■ **EXERCISE PROMPT**
Reproduce, exactly and in full, only the lines below from the one containing "workbench: (202, 112)" through the one containing "water cooler: (114, 248) -> (52, 44), moved".

■ **EXTRACTED MATERIAL**
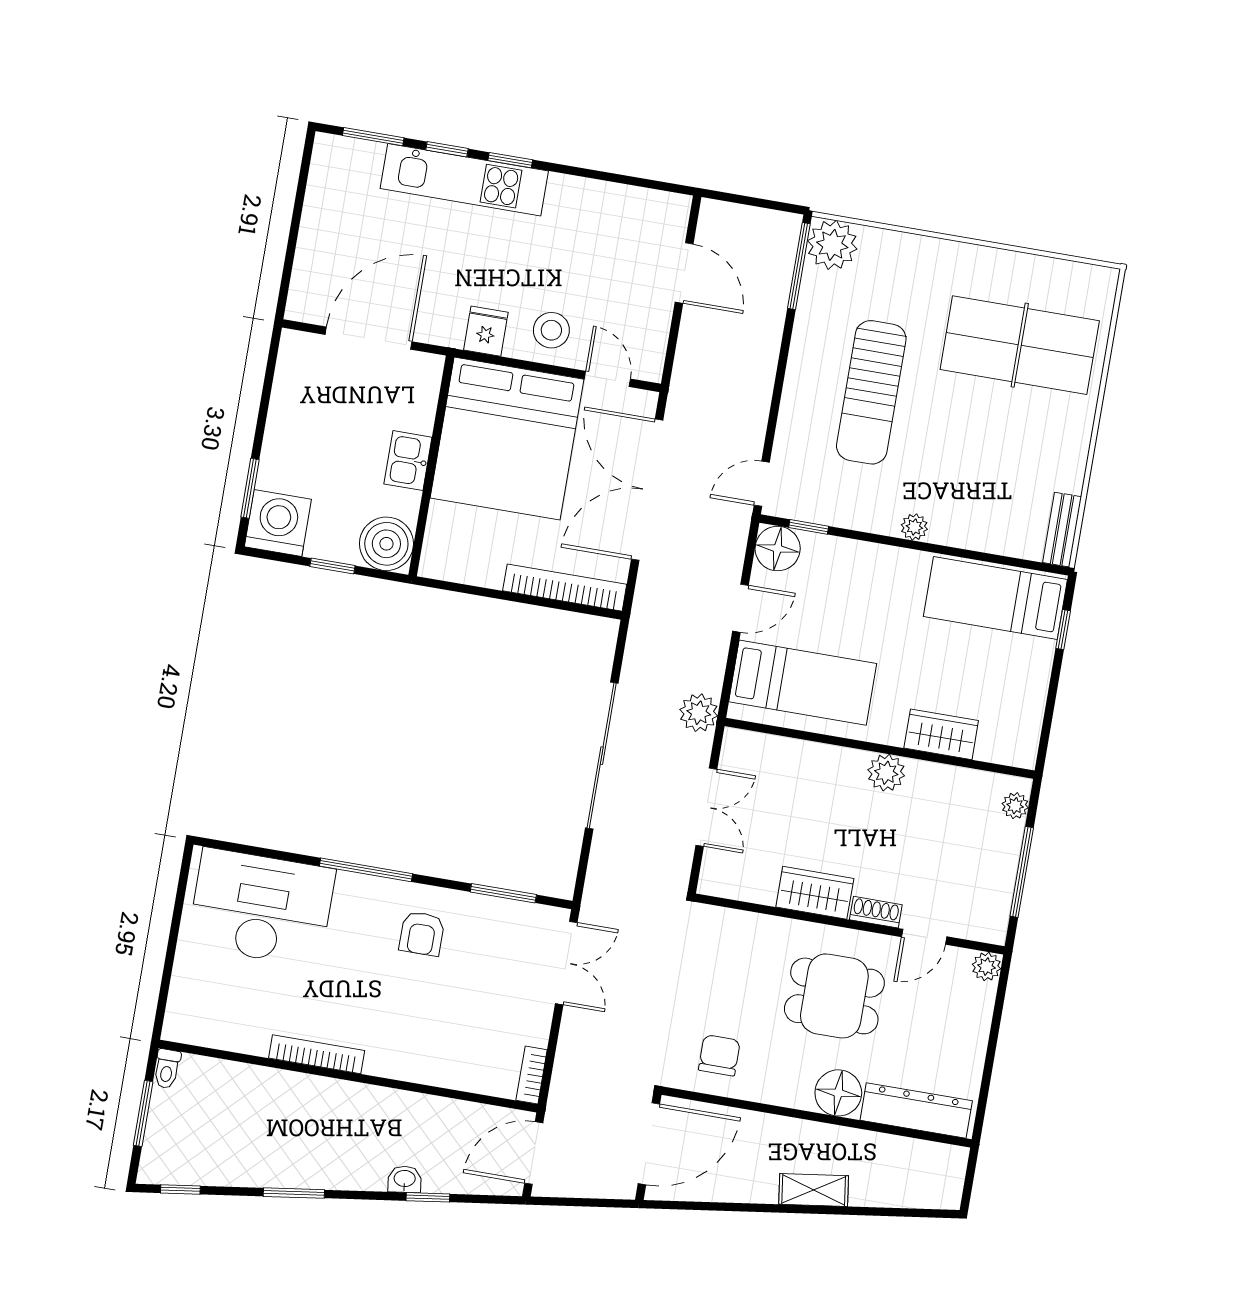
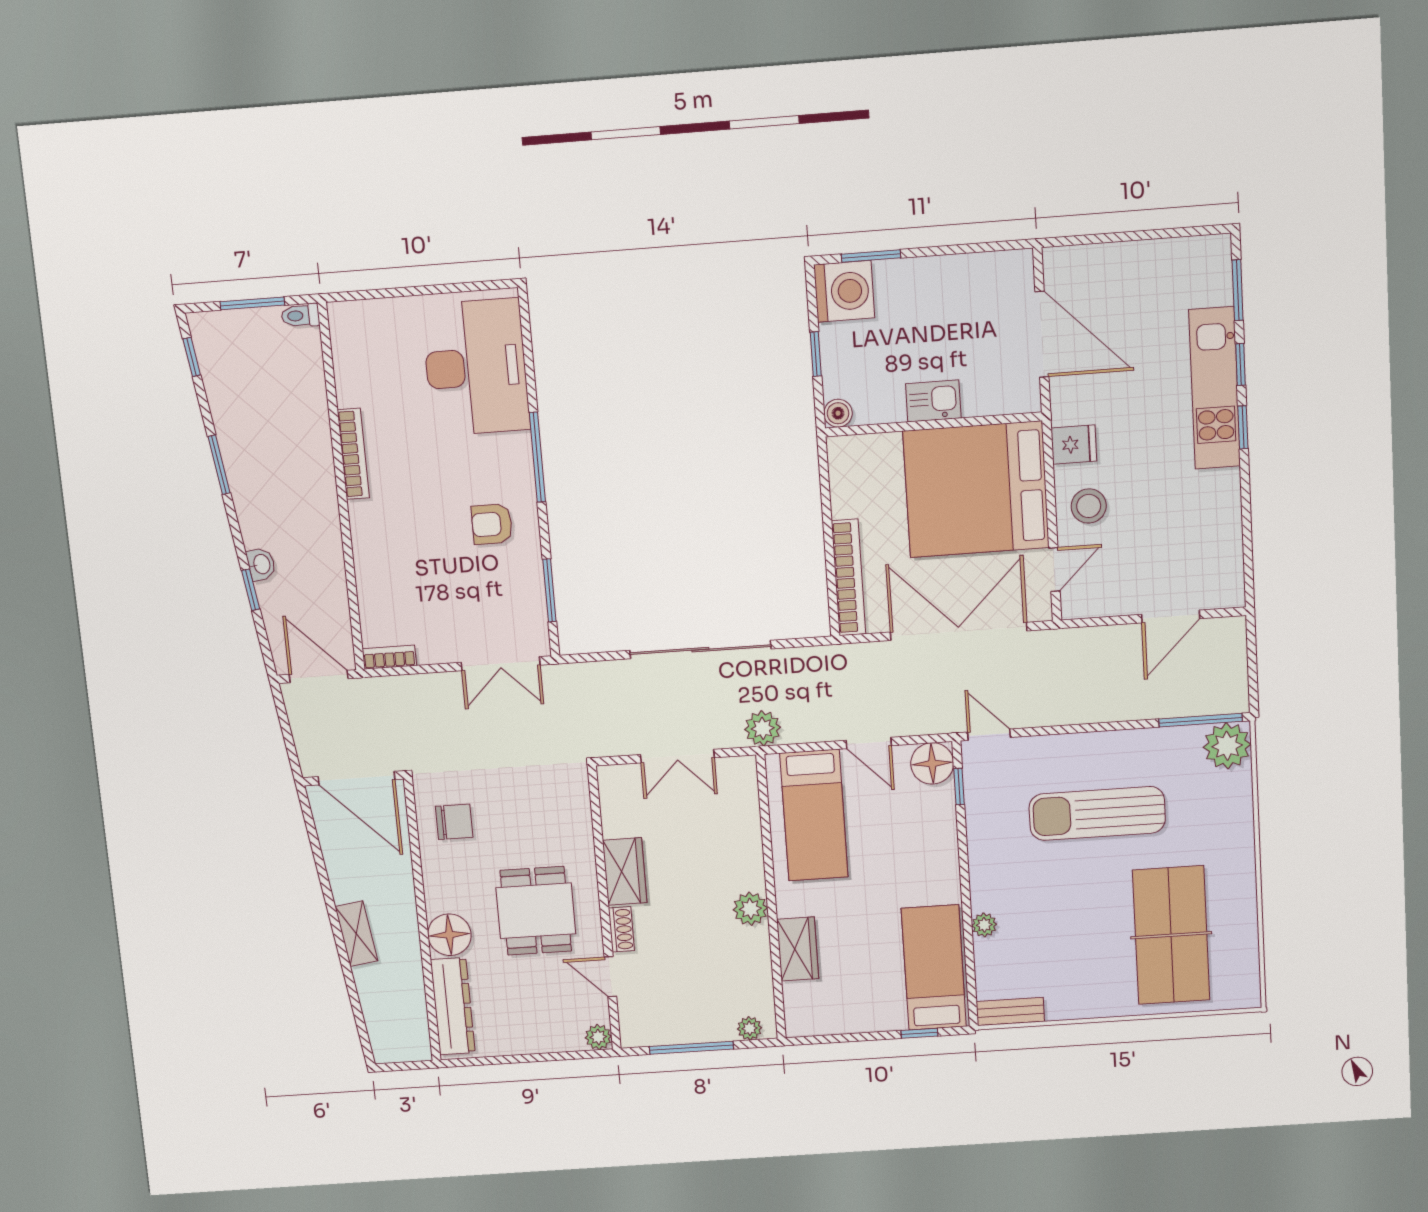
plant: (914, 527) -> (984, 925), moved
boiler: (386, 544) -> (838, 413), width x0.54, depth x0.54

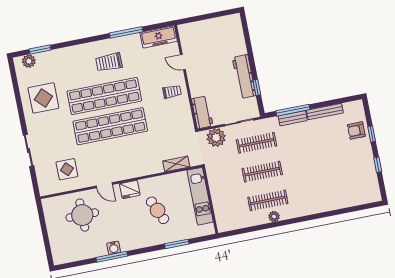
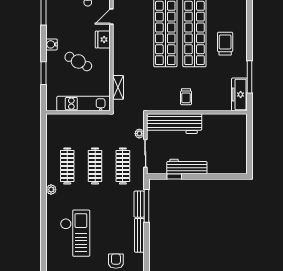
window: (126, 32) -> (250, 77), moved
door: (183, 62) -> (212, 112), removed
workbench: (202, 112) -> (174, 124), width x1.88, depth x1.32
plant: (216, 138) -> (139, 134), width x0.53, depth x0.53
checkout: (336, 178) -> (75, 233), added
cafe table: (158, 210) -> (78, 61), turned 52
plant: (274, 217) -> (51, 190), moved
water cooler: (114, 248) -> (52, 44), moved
...
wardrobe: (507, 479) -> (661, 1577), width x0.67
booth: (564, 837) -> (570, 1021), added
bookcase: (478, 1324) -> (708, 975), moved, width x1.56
* * *
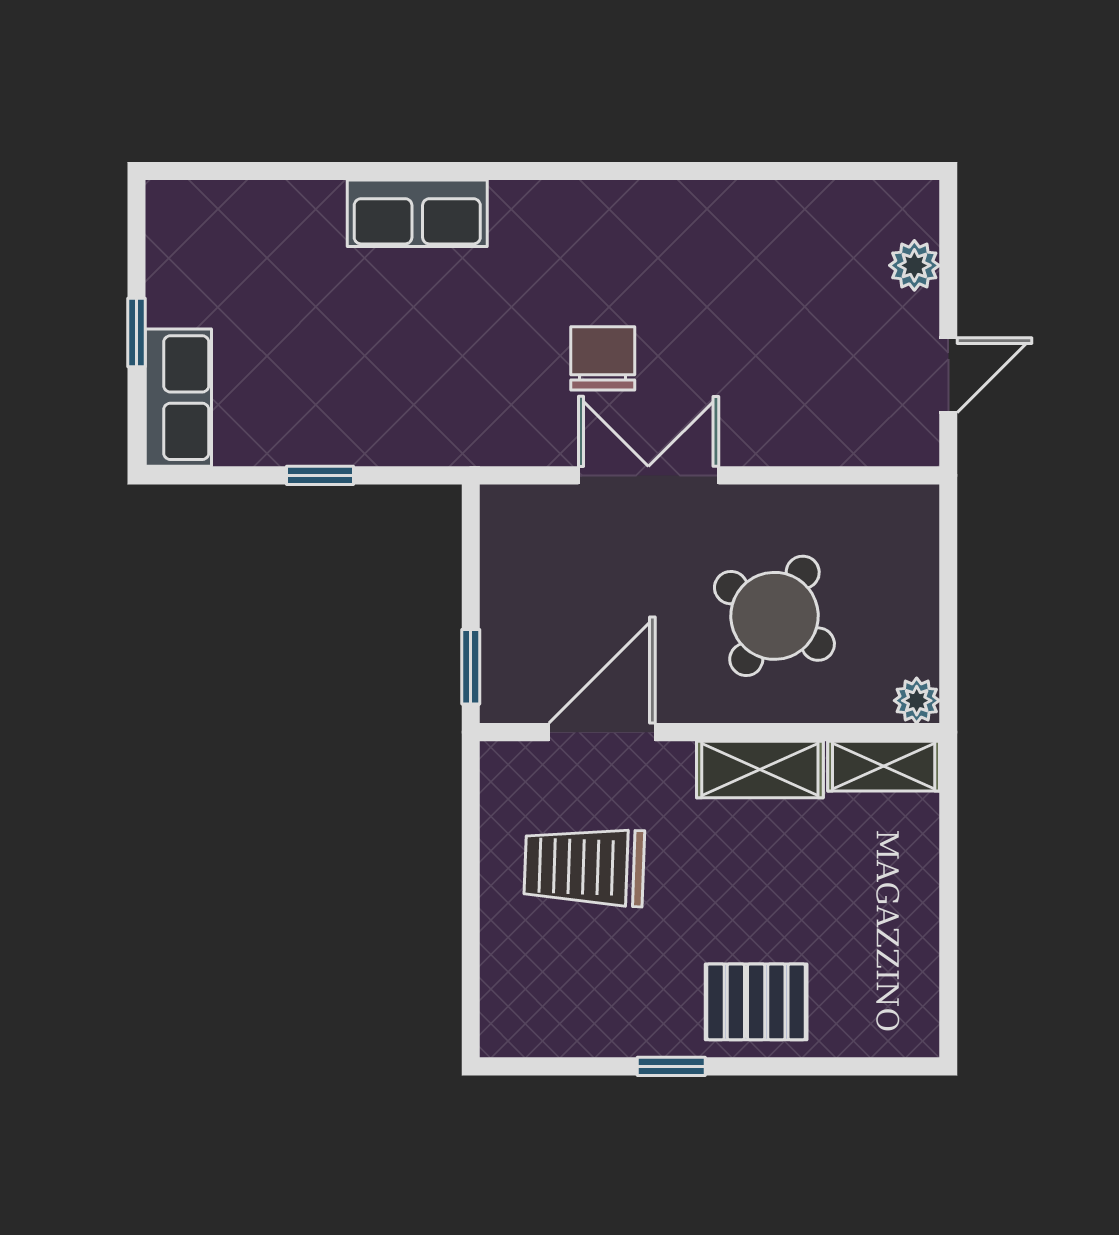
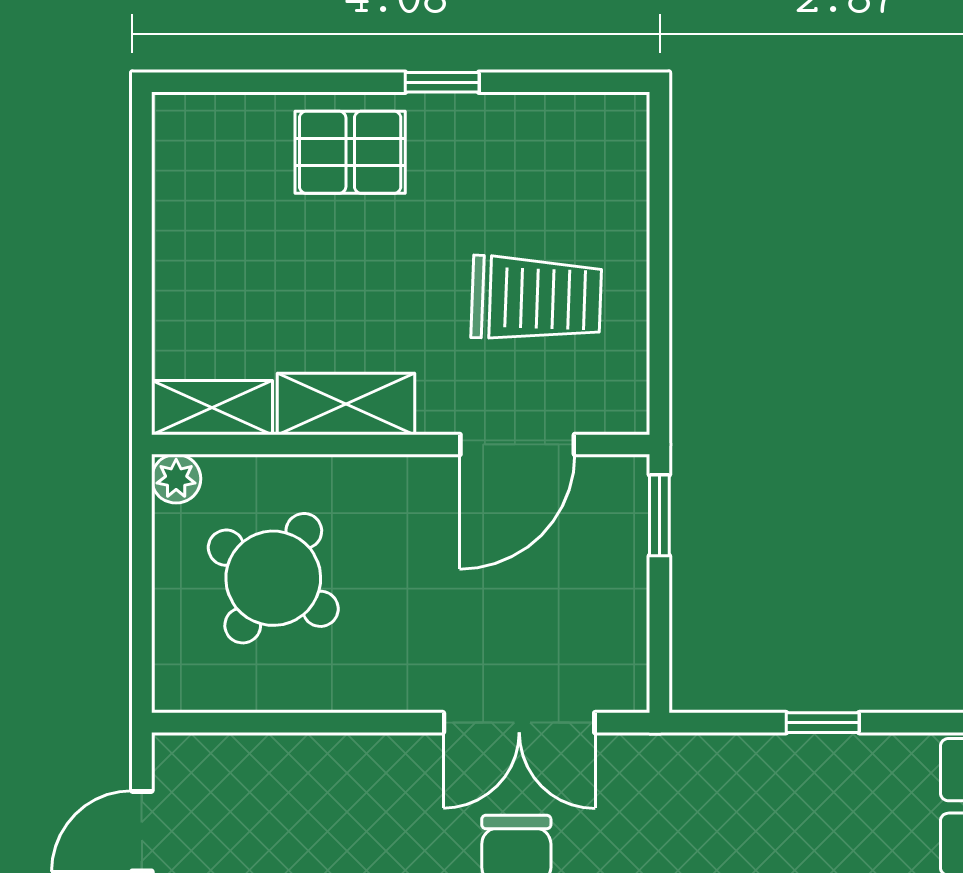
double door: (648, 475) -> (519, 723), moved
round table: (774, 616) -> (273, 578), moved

■ **REPLY TO THE EXERCISE**
workbench: (202, 112) -> (174, 124), width x1.88, depth x1.32
plant: (216, 138) -> (139, 134), width x0.53, depth x0.53
checkout: (336, 178) -> (75, 233), added
cafe table: (158, 210) -> (78, 61), turned 52
plant: (274, 217) -> (51, 190), moved
water cooler: (114, 248) -> (52, 44), moved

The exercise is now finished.